[[ Data extract, beginning ]]

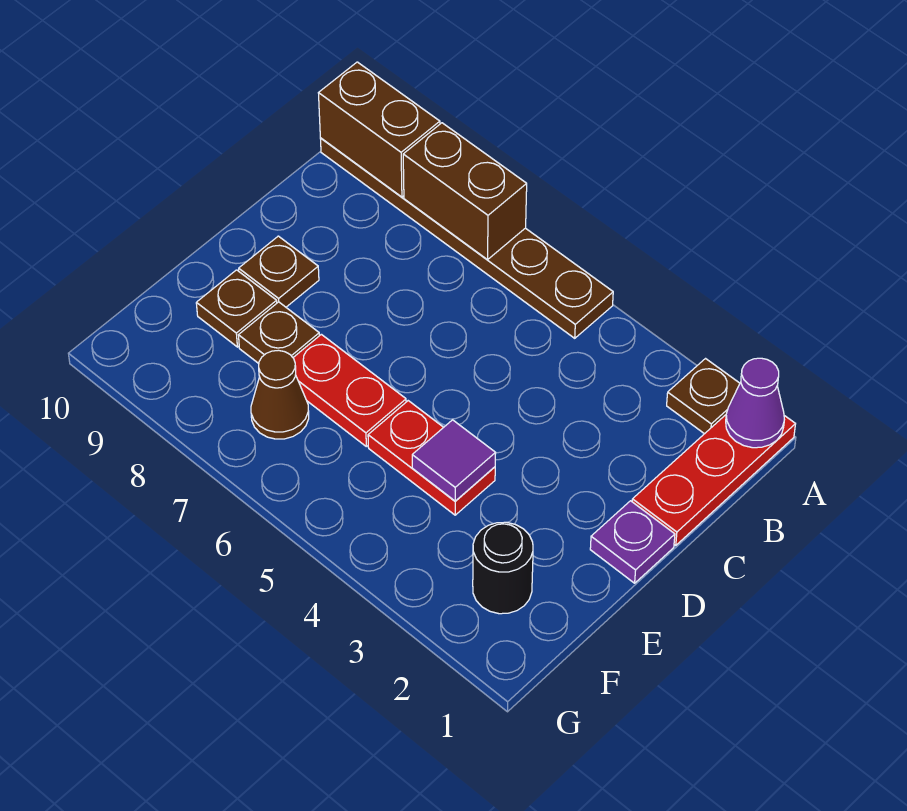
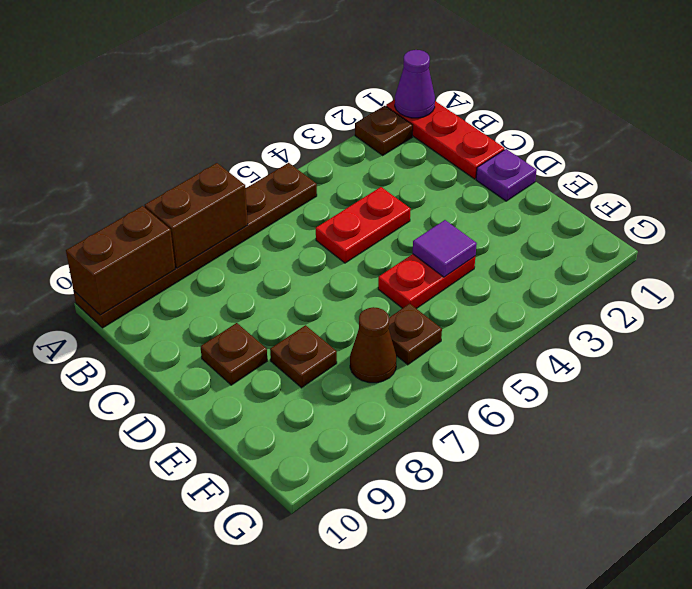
red plate E6:E7 level 1 -> red plate C4:C5 level 1
brown plate E9 level 1 -> brown plate F6 level 1
black round brick F2 level 1 -> none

[[ Data extract, end ]]

**To do**
Among the lines of the material above, find those with the word "plate". Copy each one.

**Response to the exercise**
red plate E6:E7 level 1 -> red plate C4:C5 level 1
brown plate E9 level 1 -> brown plate F6 level 1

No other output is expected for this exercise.